There are pictures in the records below; leave them out and set down exactly the lines from the one holding "yellow brick C5:C6" through the one holding "pink slope G1:I1".
The records section start
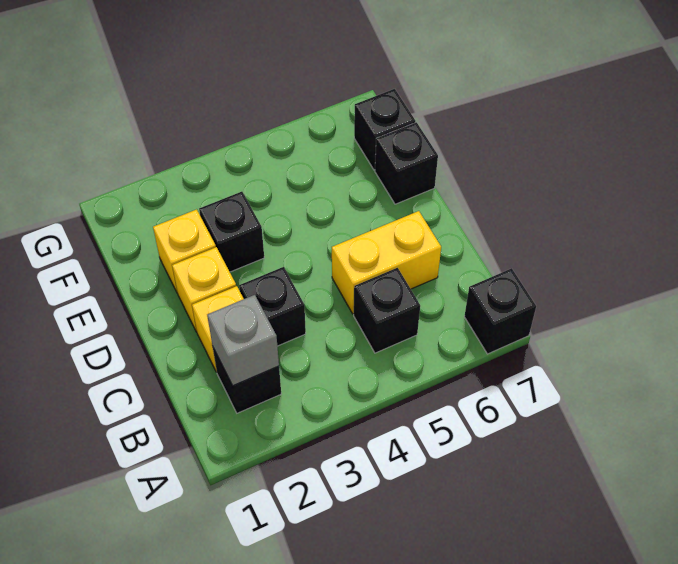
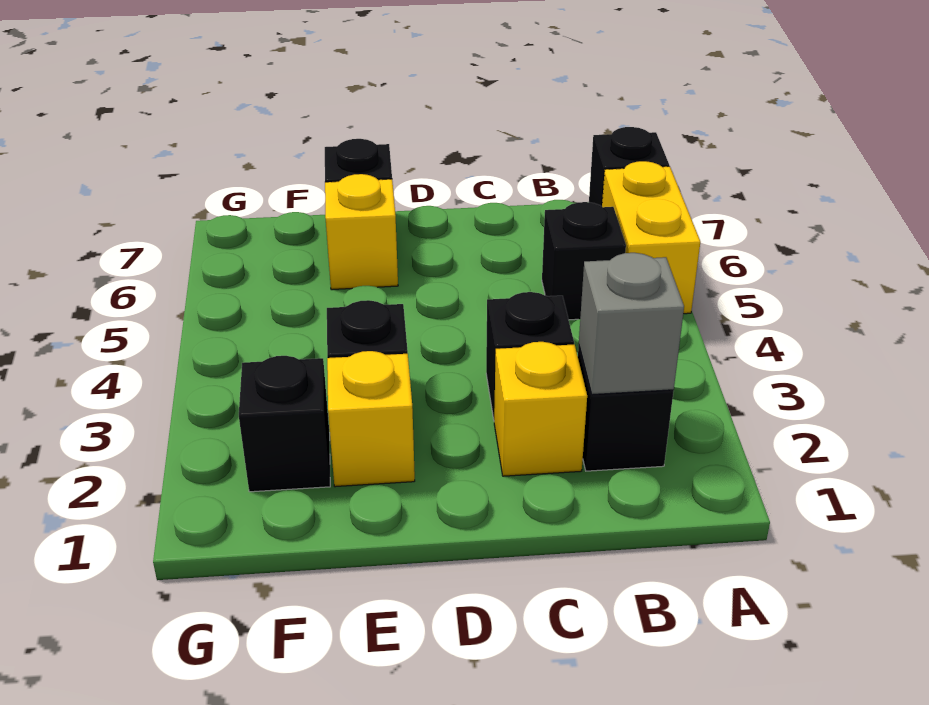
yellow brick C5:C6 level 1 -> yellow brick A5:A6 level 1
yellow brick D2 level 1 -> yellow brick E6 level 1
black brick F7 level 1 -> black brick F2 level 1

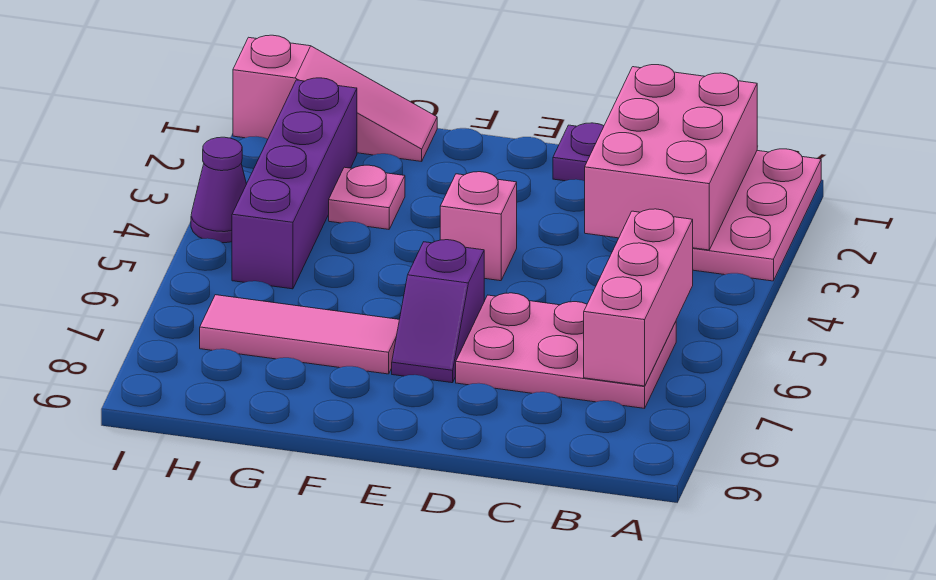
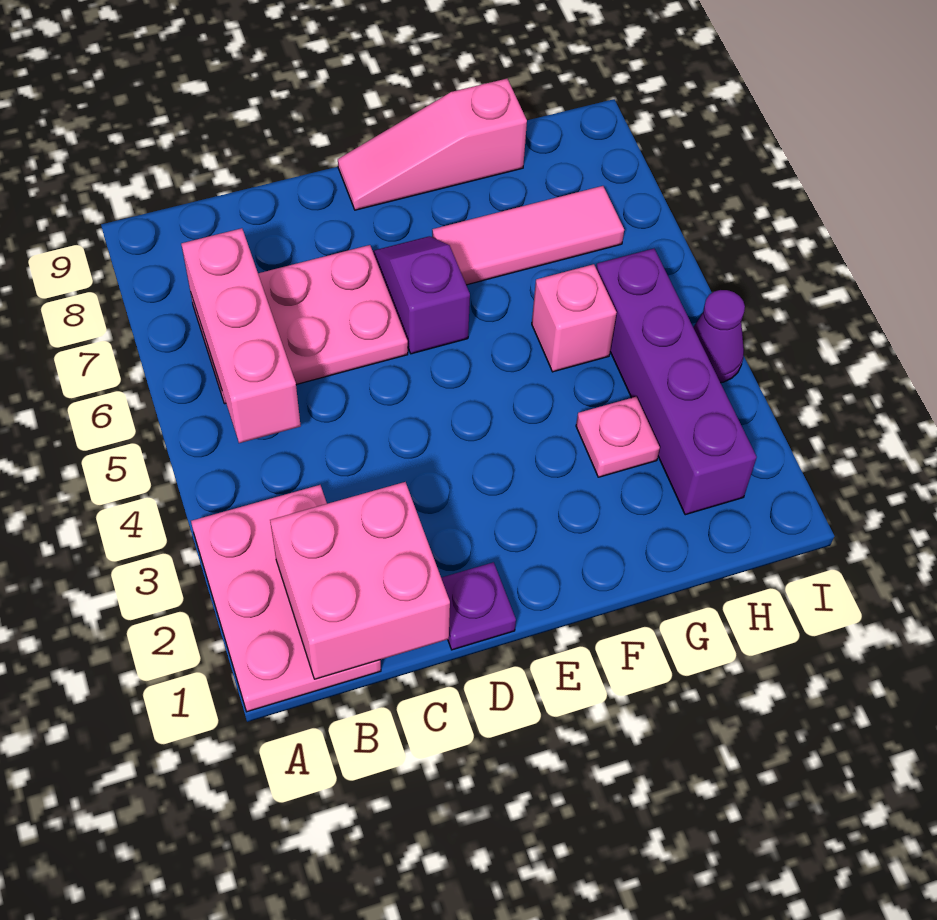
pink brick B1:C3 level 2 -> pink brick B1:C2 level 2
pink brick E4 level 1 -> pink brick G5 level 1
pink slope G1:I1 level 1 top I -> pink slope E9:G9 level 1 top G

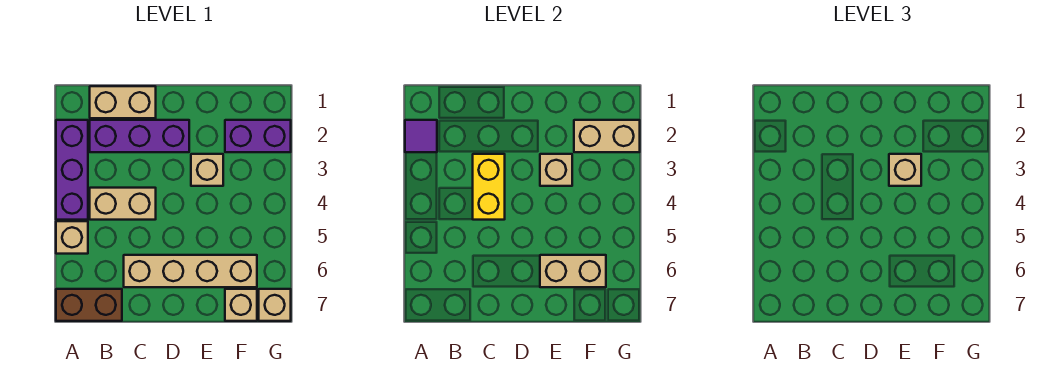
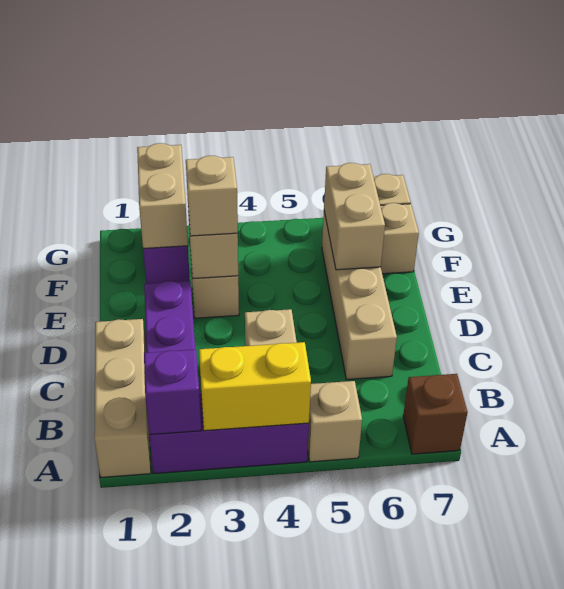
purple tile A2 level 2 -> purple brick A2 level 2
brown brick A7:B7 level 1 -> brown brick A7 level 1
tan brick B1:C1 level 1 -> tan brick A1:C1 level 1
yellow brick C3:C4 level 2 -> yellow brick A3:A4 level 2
The records section end
The records section start
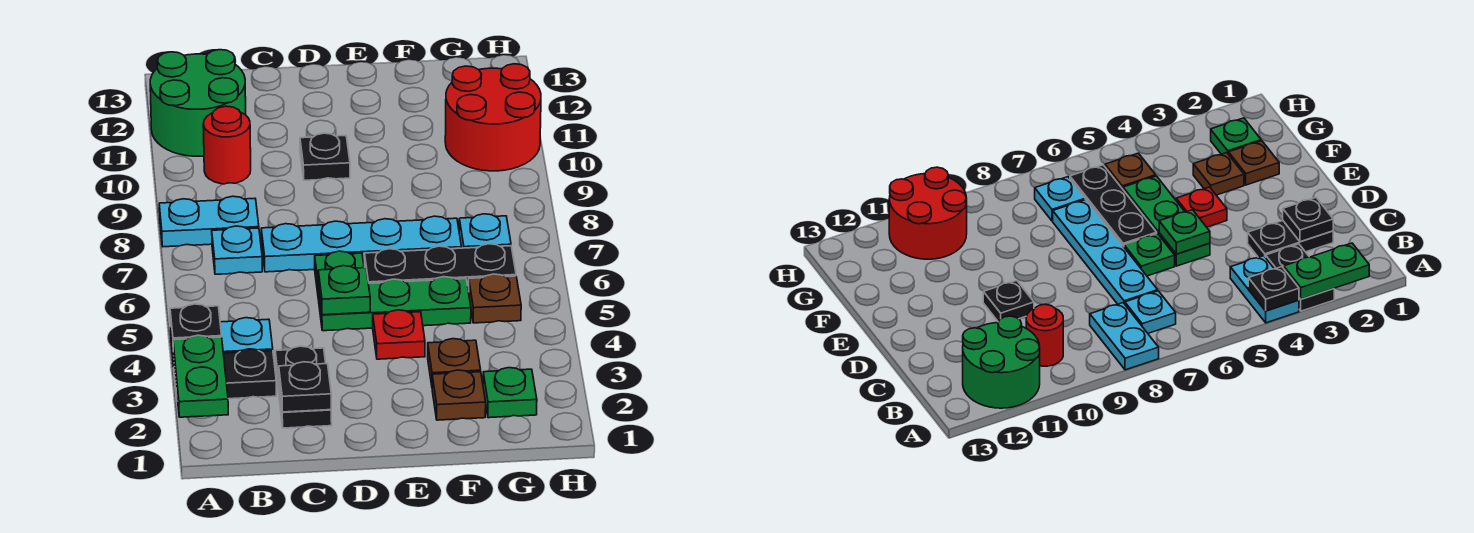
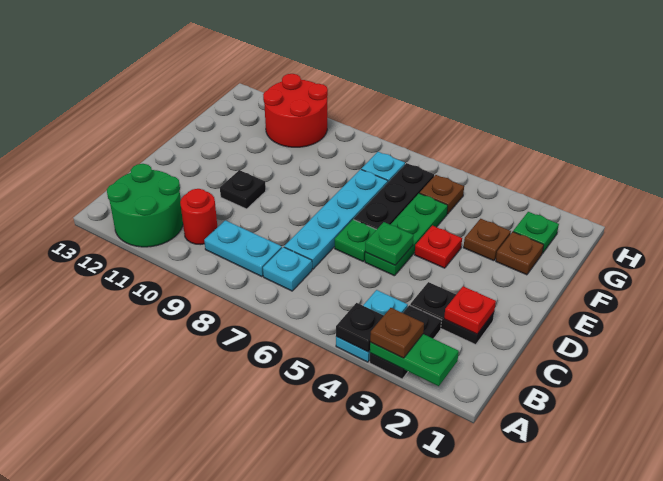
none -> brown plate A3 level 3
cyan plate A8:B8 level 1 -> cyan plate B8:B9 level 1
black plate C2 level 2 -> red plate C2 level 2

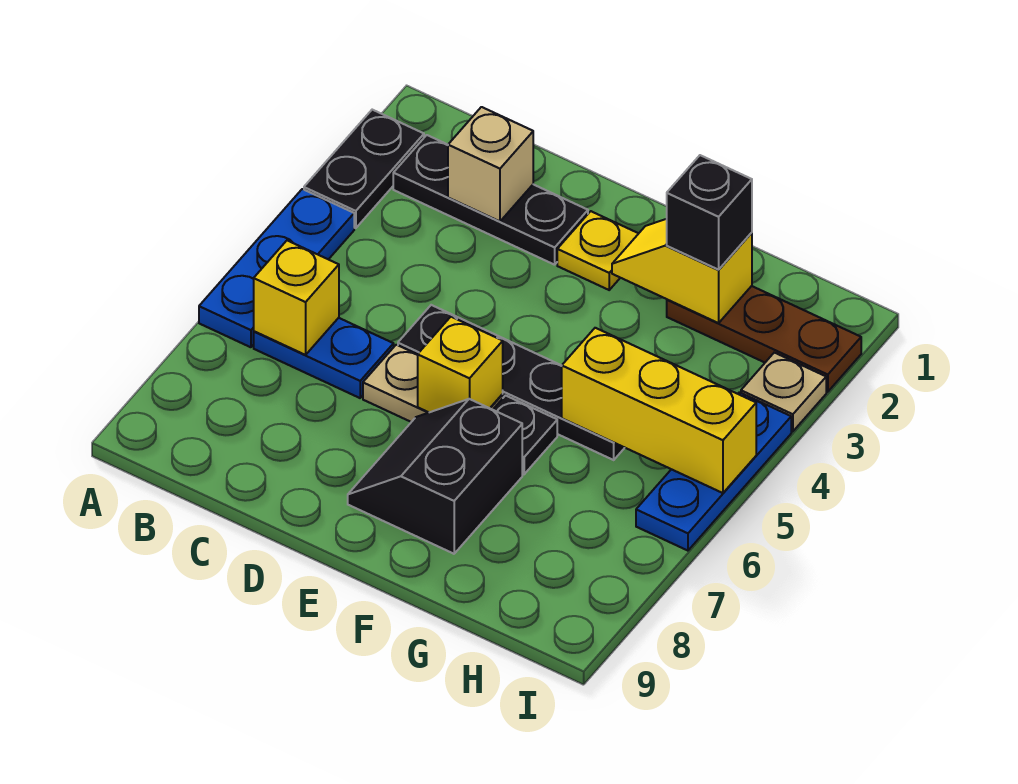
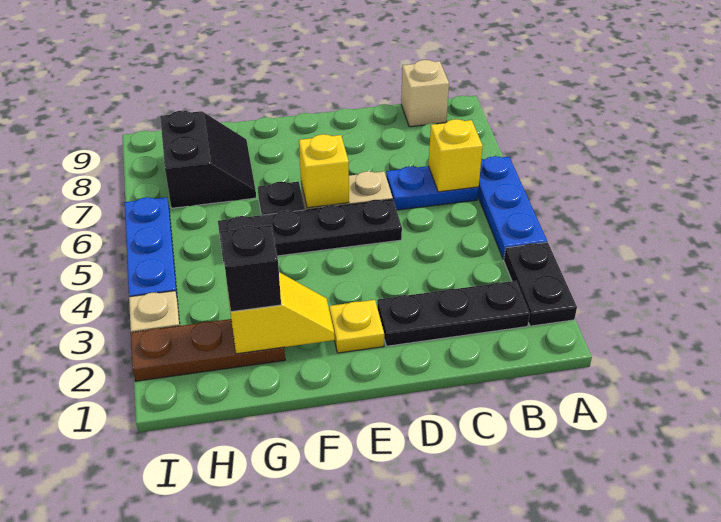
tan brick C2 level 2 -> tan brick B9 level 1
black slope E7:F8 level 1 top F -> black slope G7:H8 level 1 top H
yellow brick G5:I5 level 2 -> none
The records section end
• _Task response_
yellow brick C5:C6 level 1 -> yellow brick A5:A6 level 1
yellow brick D2 level 1 -> yellow brick E6 level 1
black brick F7 level 1 -> black brick F2 level 1

pink brick B1:C3 level 2 -> pink brick B1:C2 level 2
pink brick E4 level 1 -> pink brick G5 level 1
pink slope G1:I1 level 1 top I -> pink slope E9:G9 level 1 top G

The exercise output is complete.